What the task asks: Please output the records below word for word and omit the pictures.

=-=-=-=-=

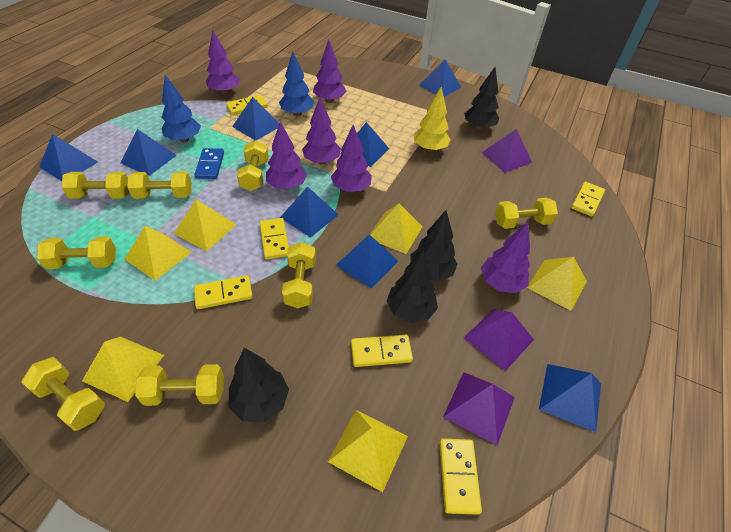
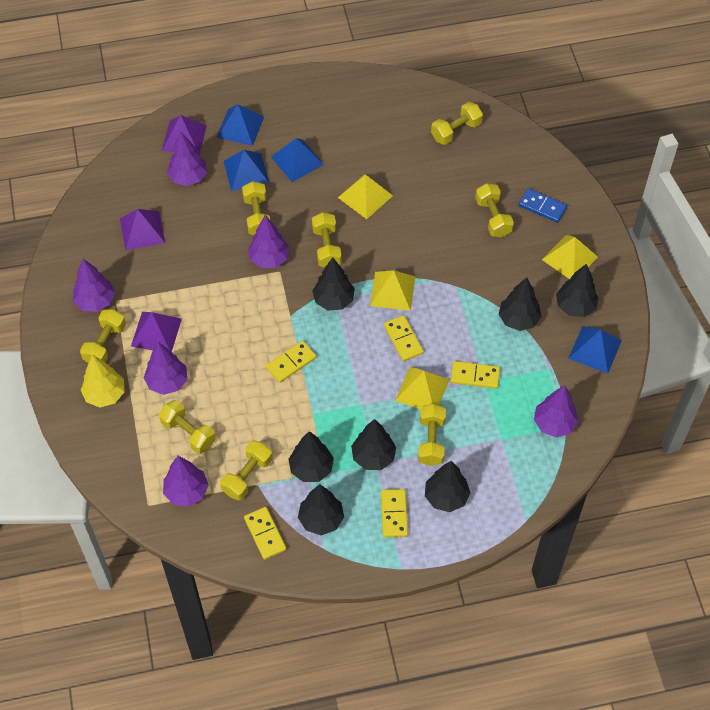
black tree: 4 -> 7
blue pyramid: 8 -> 4
blue tree: 2 -> 0
yellow domino: 6 -> 5
yellow pyramid: 6 -> 4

=-=-=-=-=

Solution to this exercise:
black tree: 4 -> 7
blue pyramid: 8 -> 4
blue tree: 2 -> 0
yellow domino: 6 -> 5
yellow pyramid: 6 -> 4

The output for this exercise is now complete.